The lines to transcribe begin with the one containing "Kreisel/gelb (2nd from" and end with the last line below; reproduce them exactly, without the pictures.

*** Provided data ***

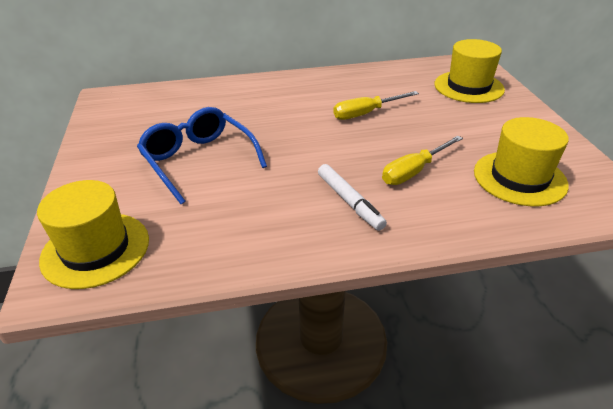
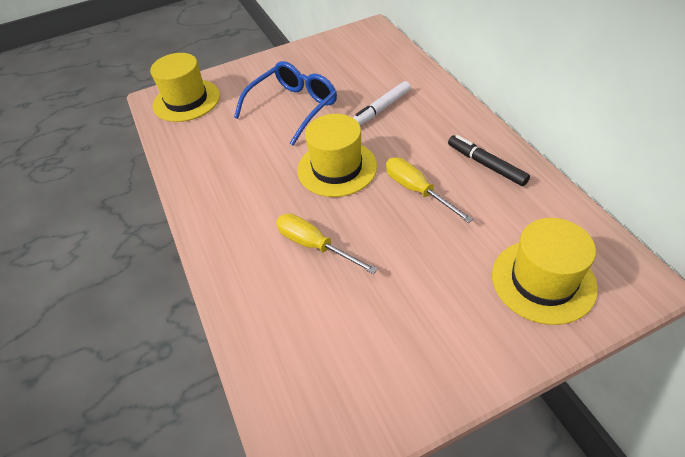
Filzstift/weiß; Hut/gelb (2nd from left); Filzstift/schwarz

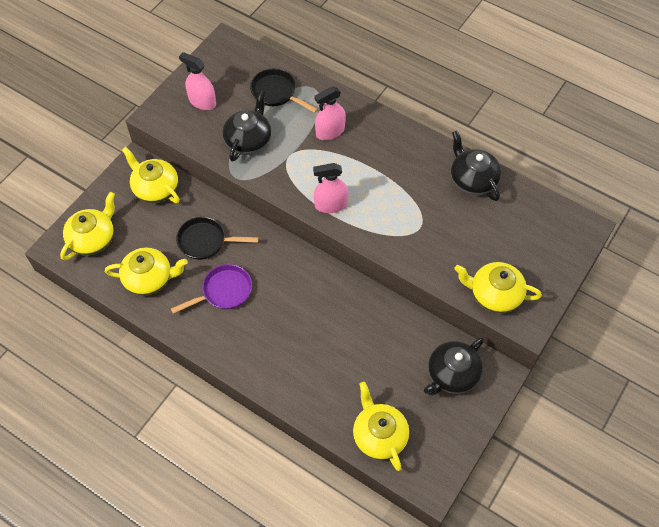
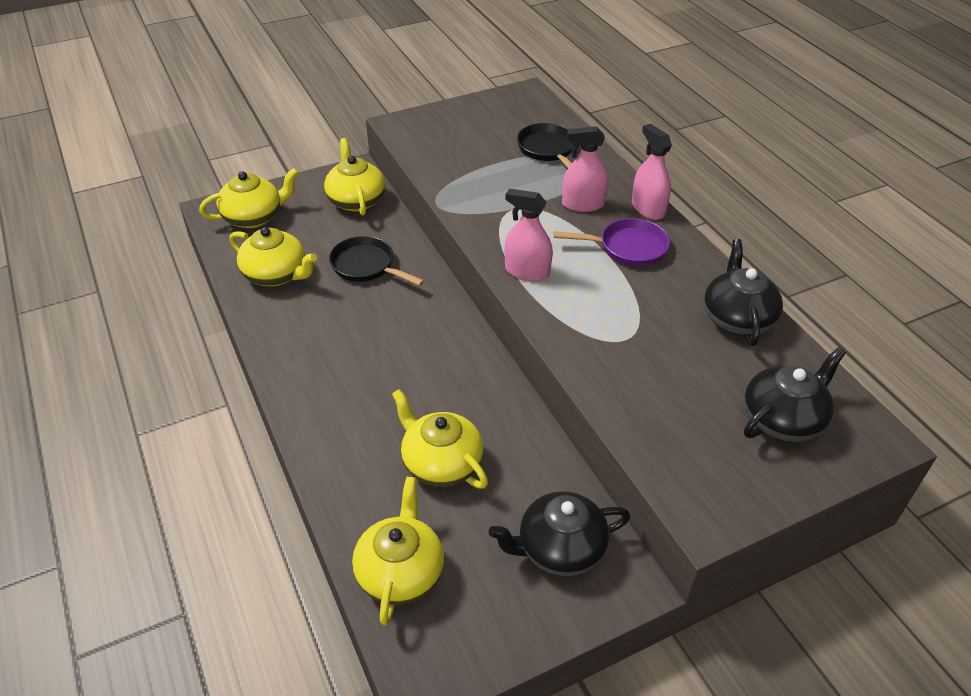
Pfanne/lila; Sprühflasche/rosa (3rd from left); Teekanne/schwarz (3rd from left); Teekanne/gelb (5th from left)

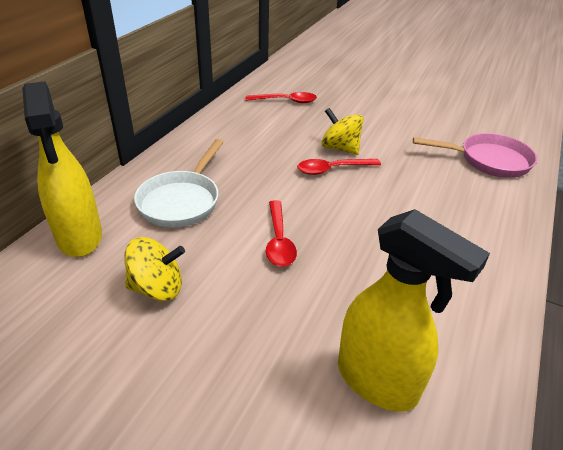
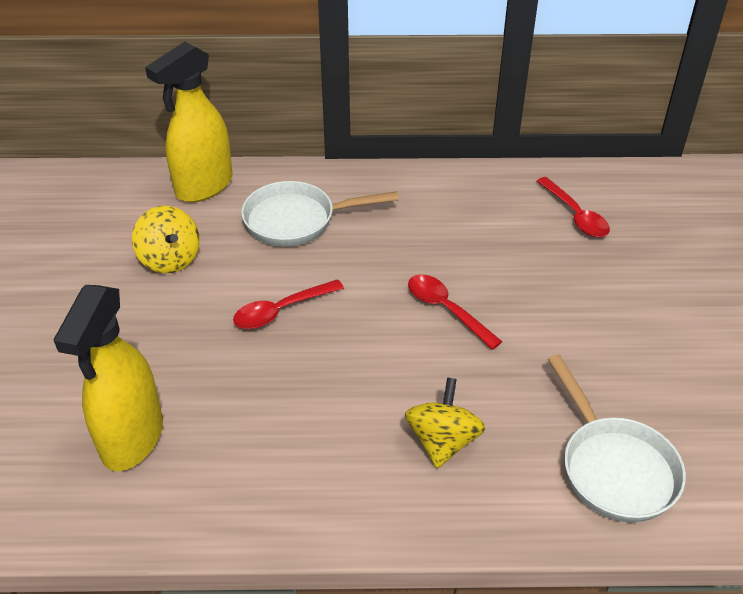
Kreisel/gelb (2nd from left); Pfanne/weiß (2nd from left)

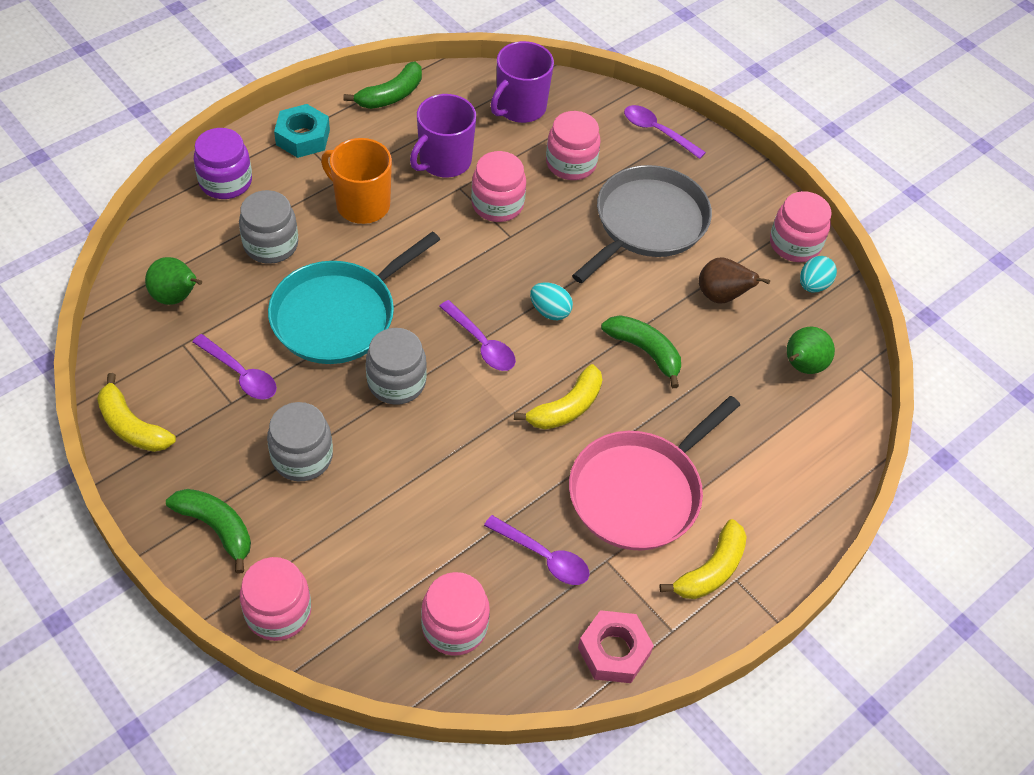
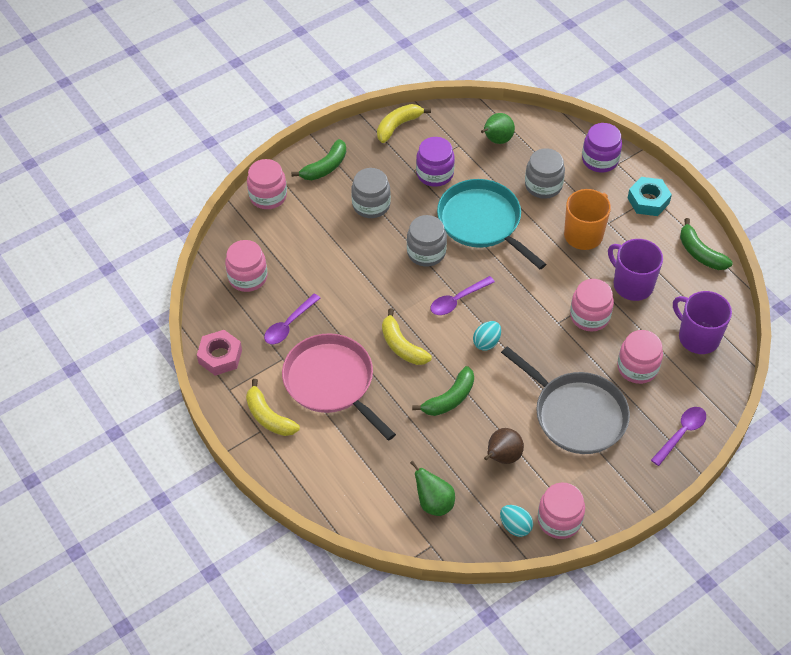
Einmachglas/lila (1st from left)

***

Exercise answer:
Kreisel/gelb (2nd from left); Pfanne/weiß (2nd from left)

Einmachglas/lila (1st from left)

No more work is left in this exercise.